■ YOUR TASK:
Scan the records below for the word "field" and give only the number of lines that hold it.

==== SOURCE DATA

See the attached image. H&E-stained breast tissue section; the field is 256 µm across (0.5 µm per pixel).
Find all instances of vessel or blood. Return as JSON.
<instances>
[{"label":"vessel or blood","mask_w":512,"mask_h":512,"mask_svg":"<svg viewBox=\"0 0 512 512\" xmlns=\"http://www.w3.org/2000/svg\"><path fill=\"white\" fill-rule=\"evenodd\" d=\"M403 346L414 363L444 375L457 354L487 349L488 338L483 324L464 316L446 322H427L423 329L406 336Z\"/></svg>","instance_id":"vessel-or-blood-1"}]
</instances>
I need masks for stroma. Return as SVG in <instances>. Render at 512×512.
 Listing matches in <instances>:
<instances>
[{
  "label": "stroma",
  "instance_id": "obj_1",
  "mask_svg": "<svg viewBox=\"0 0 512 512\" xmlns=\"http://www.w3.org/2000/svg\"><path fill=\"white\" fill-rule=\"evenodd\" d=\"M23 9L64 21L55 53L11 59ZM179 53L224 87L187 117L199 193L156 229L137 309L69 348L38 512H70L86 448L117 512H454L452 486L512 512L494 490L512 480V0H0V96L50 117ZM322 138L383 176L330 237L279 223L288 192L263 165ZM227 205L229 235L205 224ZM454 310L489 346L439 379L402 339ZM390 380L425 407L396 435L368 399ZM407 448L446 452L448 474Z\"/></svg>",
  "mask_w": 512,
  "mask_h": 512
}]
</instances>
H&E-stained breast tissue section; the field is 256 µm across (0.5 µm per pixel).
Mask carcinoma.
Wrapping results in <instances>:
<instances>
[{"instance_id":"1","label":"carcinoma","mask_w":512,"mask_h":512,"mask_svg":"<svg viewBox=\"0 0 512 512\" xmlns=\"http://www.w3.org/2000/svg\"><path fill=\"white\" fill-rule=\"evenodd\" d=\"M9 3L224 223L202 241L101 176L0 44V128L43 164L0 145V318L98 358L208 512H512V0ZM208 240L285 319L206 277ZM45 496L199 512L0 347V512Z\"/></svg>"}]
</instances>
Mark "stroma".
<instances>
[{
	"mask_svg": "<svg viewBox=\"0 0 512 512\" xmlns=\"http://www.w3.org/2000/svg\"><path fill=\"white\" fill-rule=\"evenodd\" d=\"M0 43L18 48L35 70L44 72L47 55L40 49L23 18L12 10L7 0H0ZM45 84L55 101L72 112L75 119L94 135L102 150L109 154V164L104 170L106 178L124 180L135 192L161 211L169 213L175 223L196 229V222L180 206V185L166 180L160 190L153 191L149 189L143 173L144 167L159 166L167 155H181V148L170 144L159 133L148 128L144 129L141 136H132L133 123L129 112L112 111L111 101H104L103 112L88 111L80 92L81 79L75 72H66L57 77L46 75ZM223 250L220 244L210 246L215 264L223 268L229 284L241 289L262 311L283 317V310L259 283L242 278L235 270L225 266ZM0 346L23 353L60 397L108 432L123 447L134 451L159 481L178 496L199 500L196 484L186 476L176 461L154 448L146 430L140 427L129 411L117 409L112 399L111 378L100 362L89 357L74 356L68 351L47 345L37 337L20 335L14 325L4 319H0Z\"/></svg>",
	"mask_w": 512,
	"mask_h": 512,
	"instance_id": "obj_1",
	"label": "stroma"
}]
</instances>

========

■ WRITTEN SOLUTION:
2